EXERCISE DETAILS: After checking the listing below, say how many of its lines contain the string "down". Only the number is needed.

EXERCISE MATERIAL:
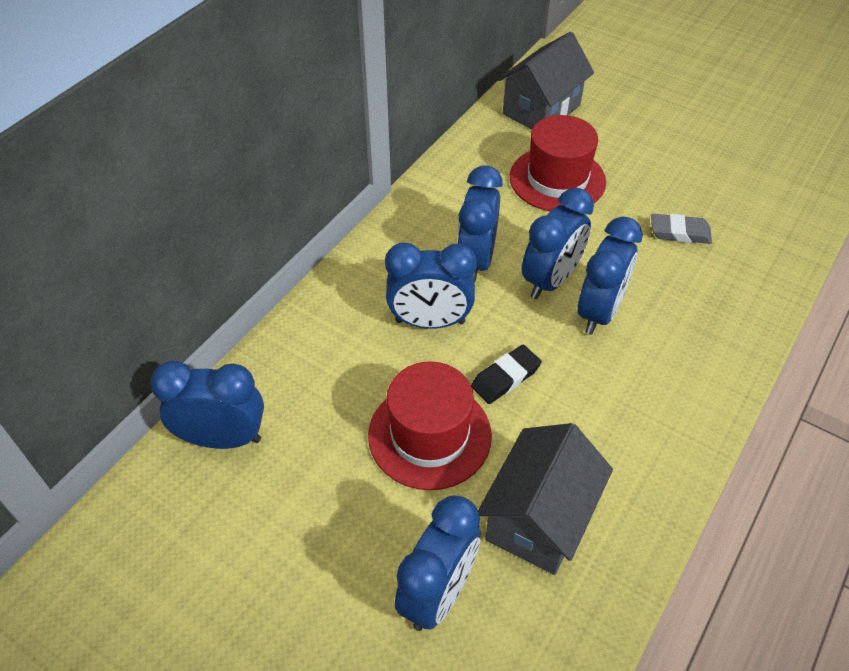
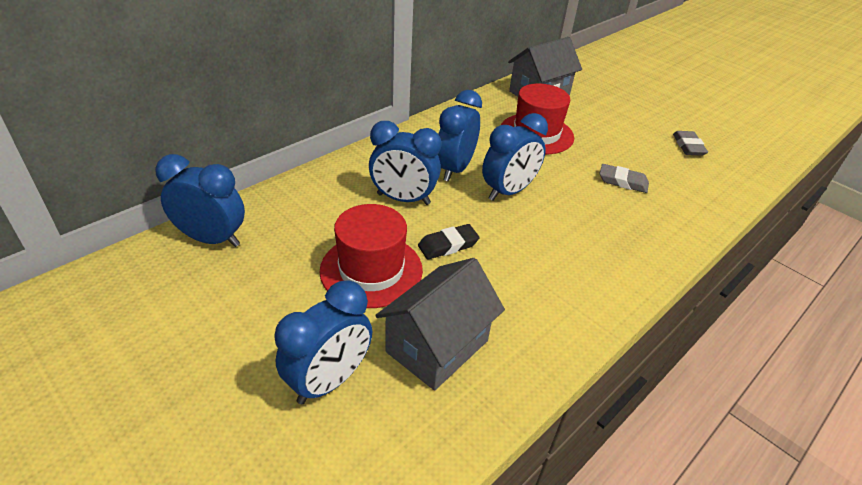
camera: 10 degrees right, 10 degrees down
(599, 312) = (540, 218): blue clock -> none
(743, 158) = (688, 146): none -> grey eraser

==

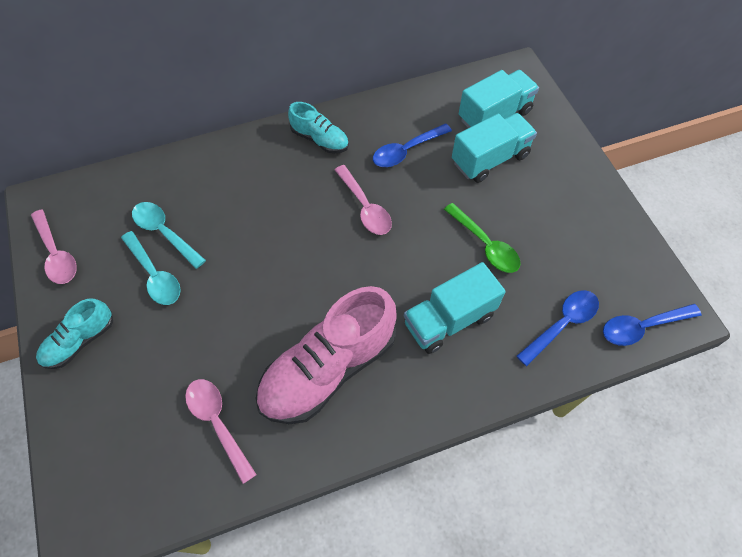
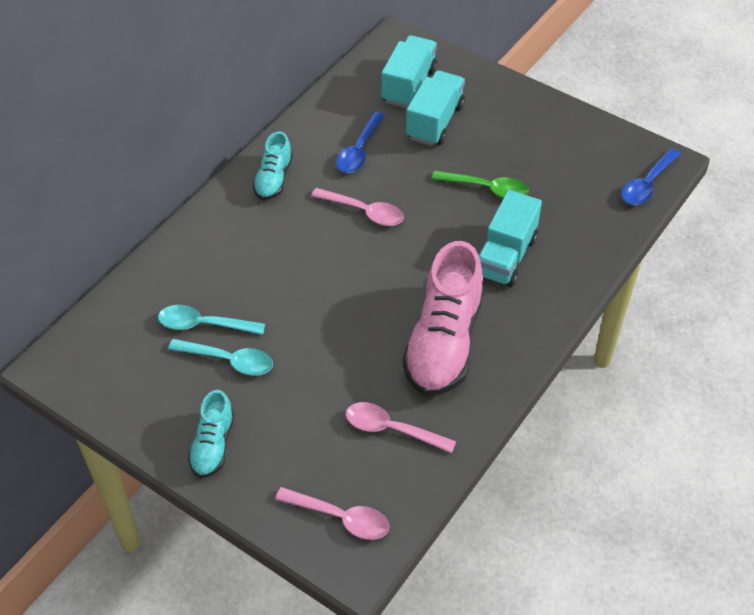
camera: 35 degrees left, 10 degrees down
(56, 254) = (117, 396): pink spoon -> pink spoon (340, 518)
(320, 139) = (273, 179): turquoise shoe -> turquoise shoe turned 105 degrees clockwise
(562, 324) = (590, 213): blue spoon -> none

SOLUTION FOR THIS PROBLEM: 2